Exercise = Would you please transcribe the listing exactly, with no images?

Given information =
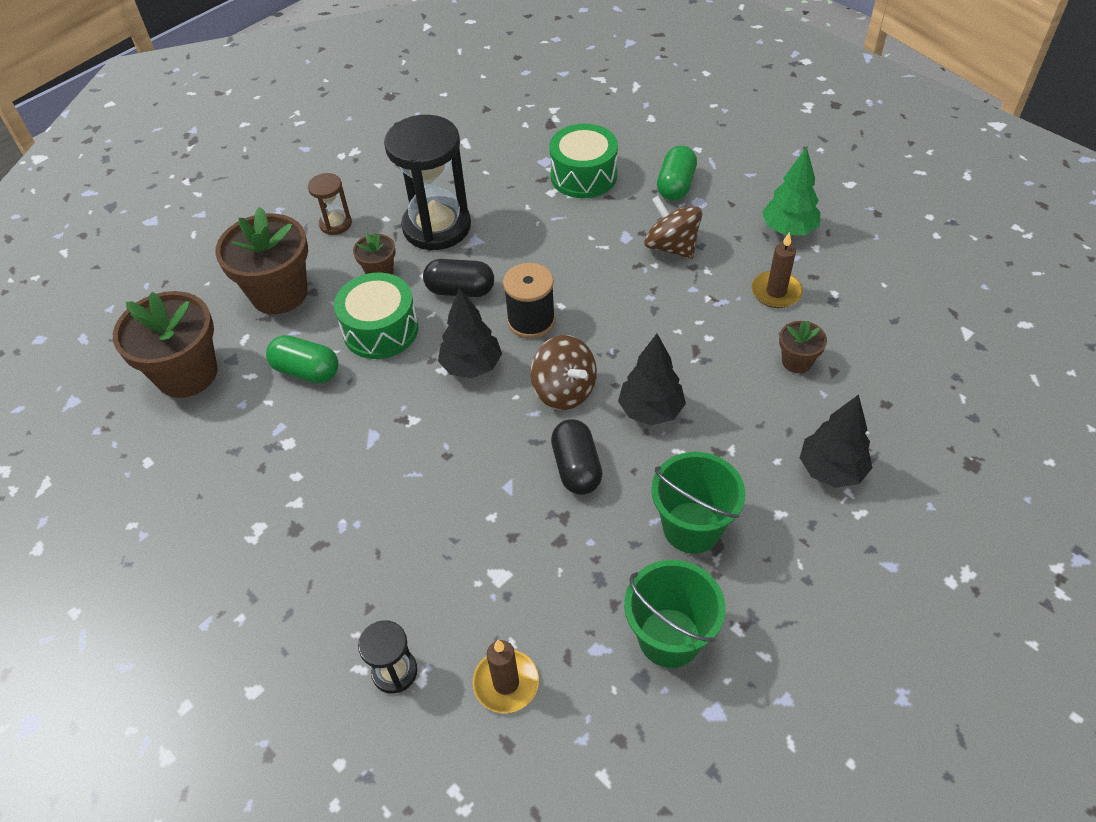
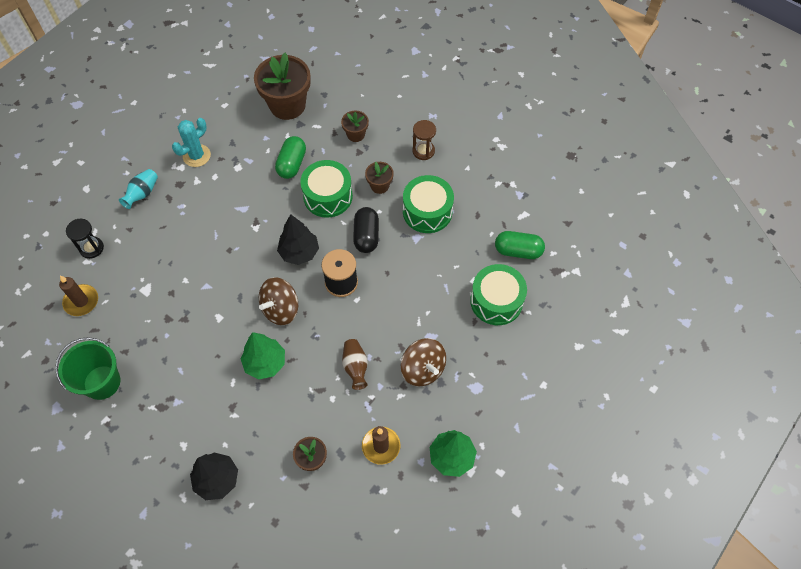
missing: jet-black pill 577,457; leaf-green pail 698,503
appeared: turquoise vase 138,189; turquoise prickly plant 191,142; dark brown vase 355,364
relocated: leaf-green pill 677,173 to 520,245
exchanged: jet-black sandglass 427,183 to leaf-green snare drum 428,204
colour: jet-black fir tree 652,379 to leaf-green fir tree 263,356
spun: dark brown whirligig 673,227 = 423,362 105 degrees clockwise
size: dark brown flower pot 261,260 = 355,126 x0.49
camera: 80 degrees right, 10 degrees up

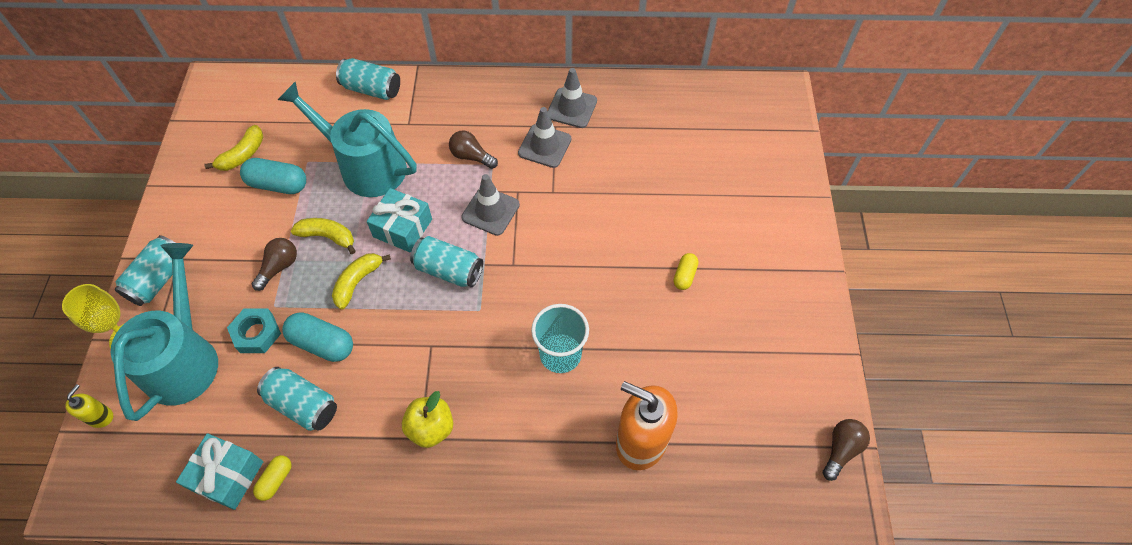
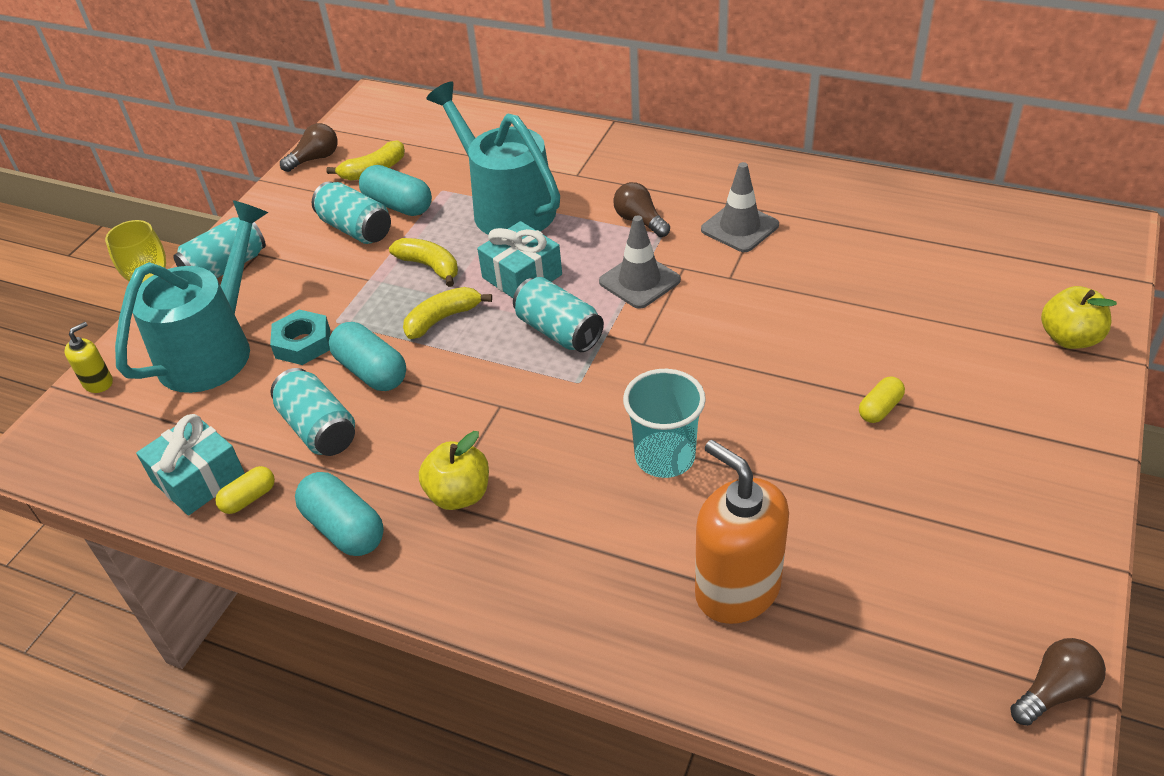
missing: grey safety cone 572,98
appeared: turquoise pill 339,514; yellow toy apple 1079,317
relocated: dark brown lightbulb 274,264 to 309,147; turquoise can 368,79 to 351,212
camera: 25 degrees right, 15 degrees down

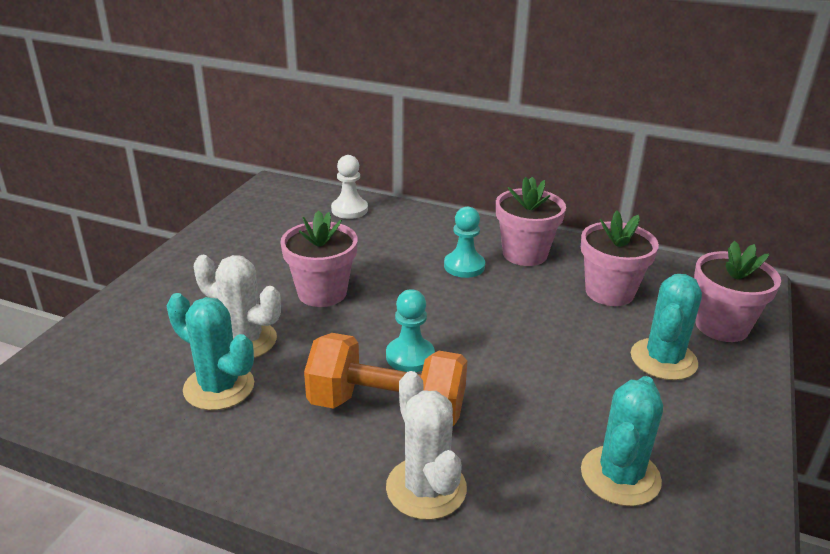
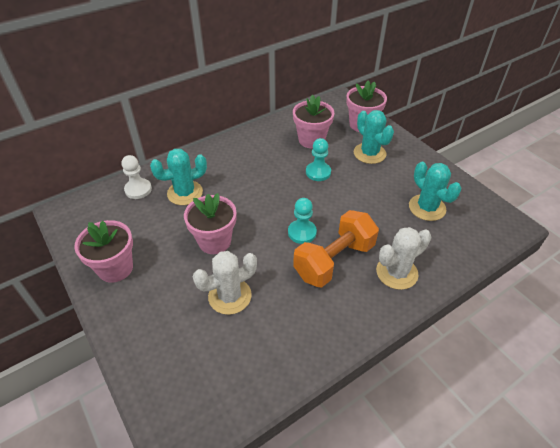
relocated: rose-pink flower pot 531,221 to 103,251; turquoise prickly plant 210,351 to 178,177; turquoise game pawn 464,242 to 318,159
spun: pure white prickly plant 426,445 = 403,258 45 degrees counterclockwise
camera: 55 degrees left, 15 degrees up

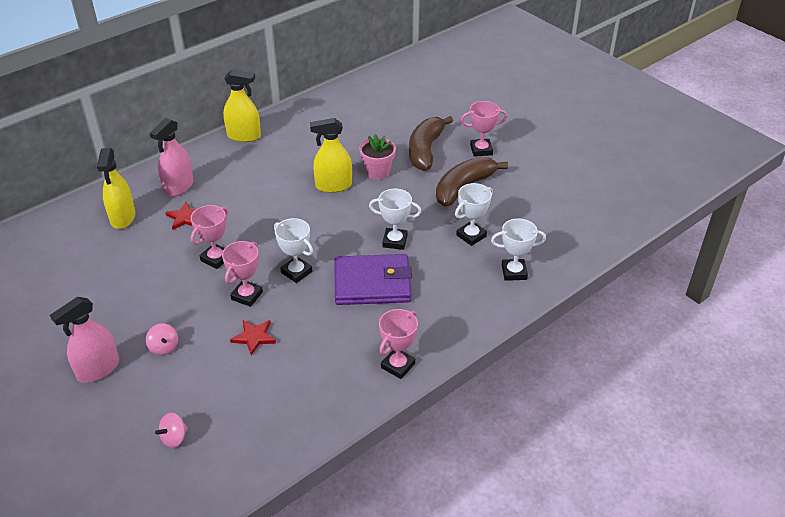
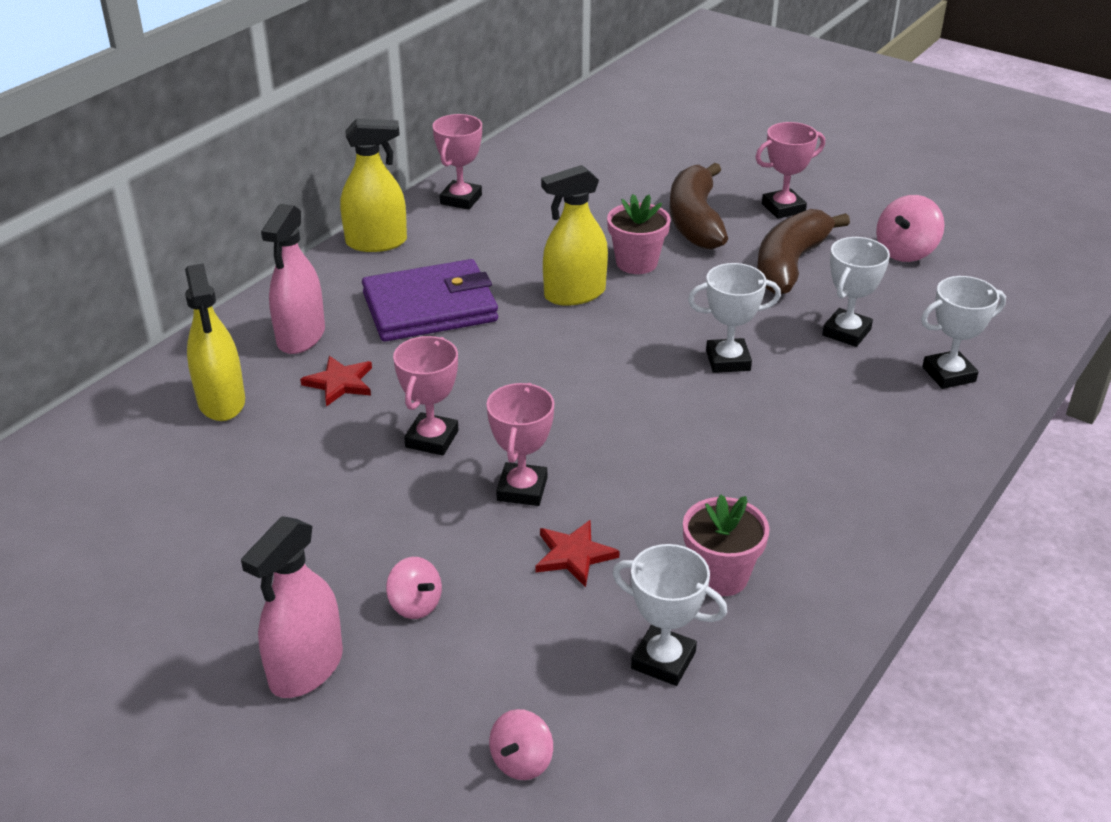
appeared: rose-pink flower pot 726,545; rose-pink whirligig 910,228
relocated: royal purple card wallet 373,279 to 430,300; rose-pink prize cup 398,344 to 457,162; pure white prize cup 293,250 to 669,615
camera: 15 degrees left, 5 degrees down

The answer =
missing: jet-black pill 577,457; leaf-green pail 698,503
appeared: turquoise vase 138,189; turquoise prickly plant 191,142; dark brown vase 355,364
relocated: leaf-green pill 677,173 to 520,245
exchanged: jet-black sandglass 427,183 to leaf-green snare drum 428,204
colour: jet-black fir tree 652,379 to leaf-green fir tree 263,356
spun: dark brown whirligig 673,227 = 423,362 105 degrees clockwise
size: dark brown flower pot 261,260 = 355,126 x0.49
camera: 80 degrees right, 10 degrees up

missing: grey safety cone 572,98
appeared: turquoise pill 339,514; yellow toy apple 1079,317
relocated: dark brown lightbulb 274,264 to 309,147; turquoise can 368,79 to 351,212
camera: 25 degrees right, 15 degrees down

relocated: rose-pink flower pot 531,221 to 103,251; turquoise prickly plant 210,351 to 178,177; turquoise game pawn 464,242 to 318,159
spun: pure white prickly plant 426,445 = 403,258 45 degrees counterclockwise
camera: 55 degrees left, 15 degrees up

appeared: rose-pink flower pot 726,545; rose-pink whirligig 910,228
relocated: royal purple card wallet 373,279 to 430,300; rose-pink prize cup 398,344 to 457,162; pure white prize cup 293,250 to 669,615
camera: 15 degrees left, 5 degrees down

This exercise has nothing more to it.